### What to produce
Establish how many lines in the material include the string "yellow" and report it as a lone number.

------ Data block

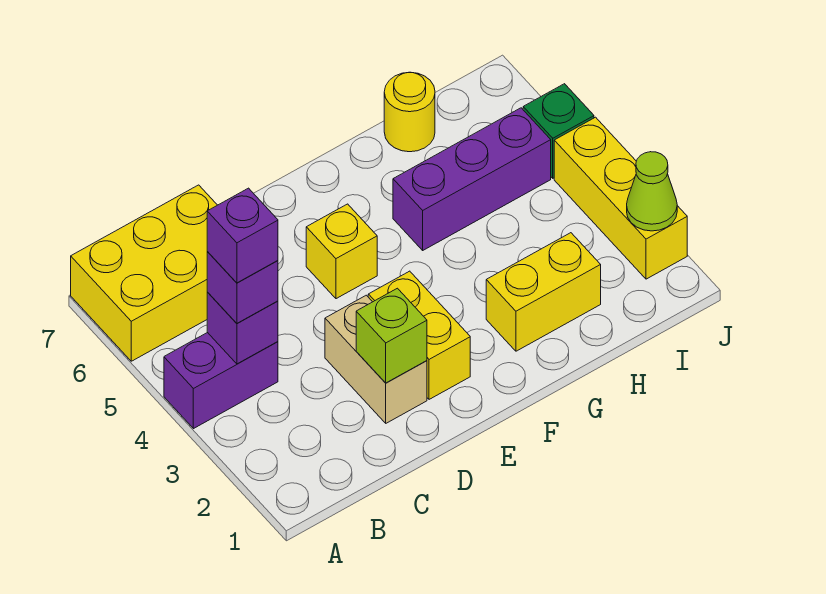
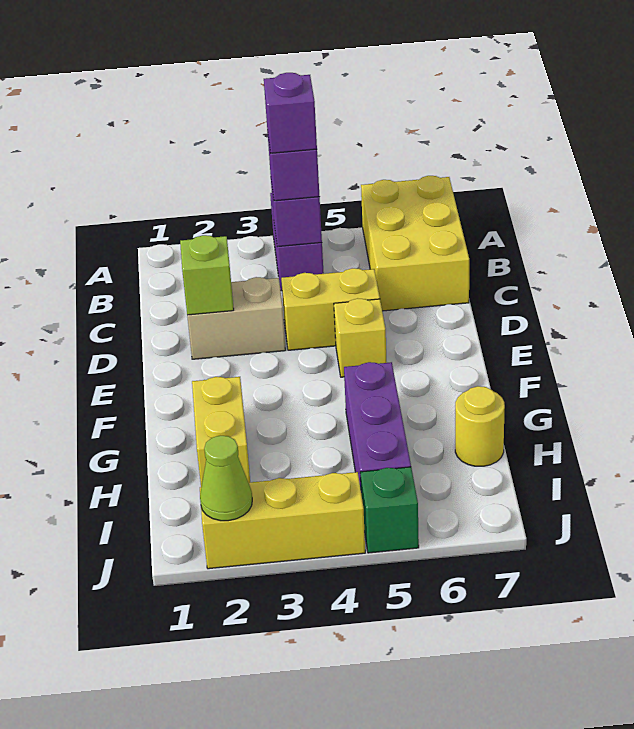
yellow brick E2:E3 level 1 -> yellow brick D4:D5 level 1

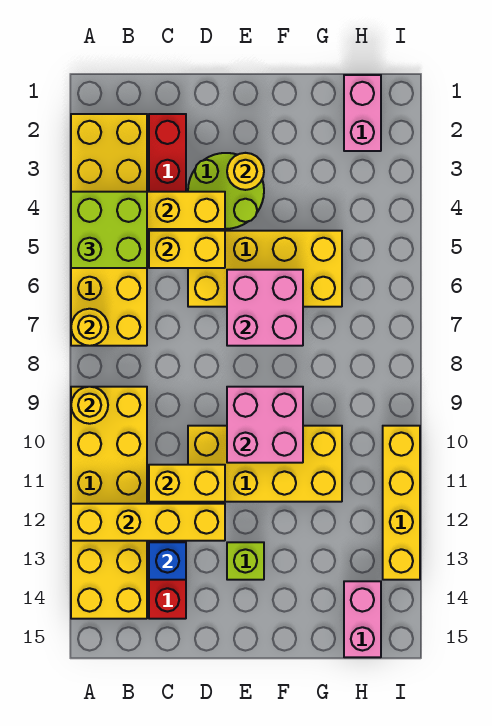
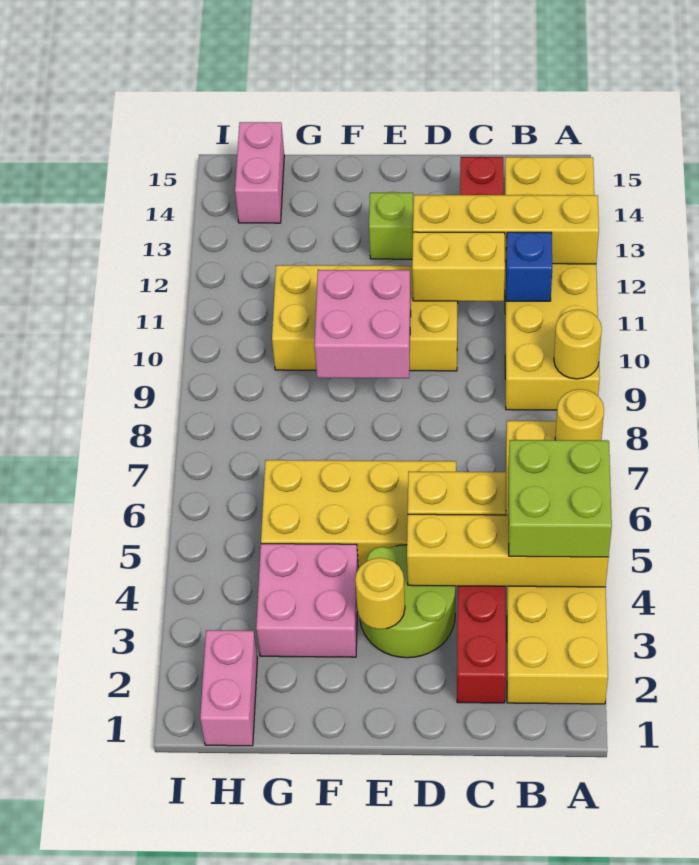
blue brick C13 level 2 -> blue brick B11 level 2
pink brick E6:F7 level 2 -> pink brick F3:G4 level 1
yellow brick I10:I13 level 1 -> none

------------

### Reply
2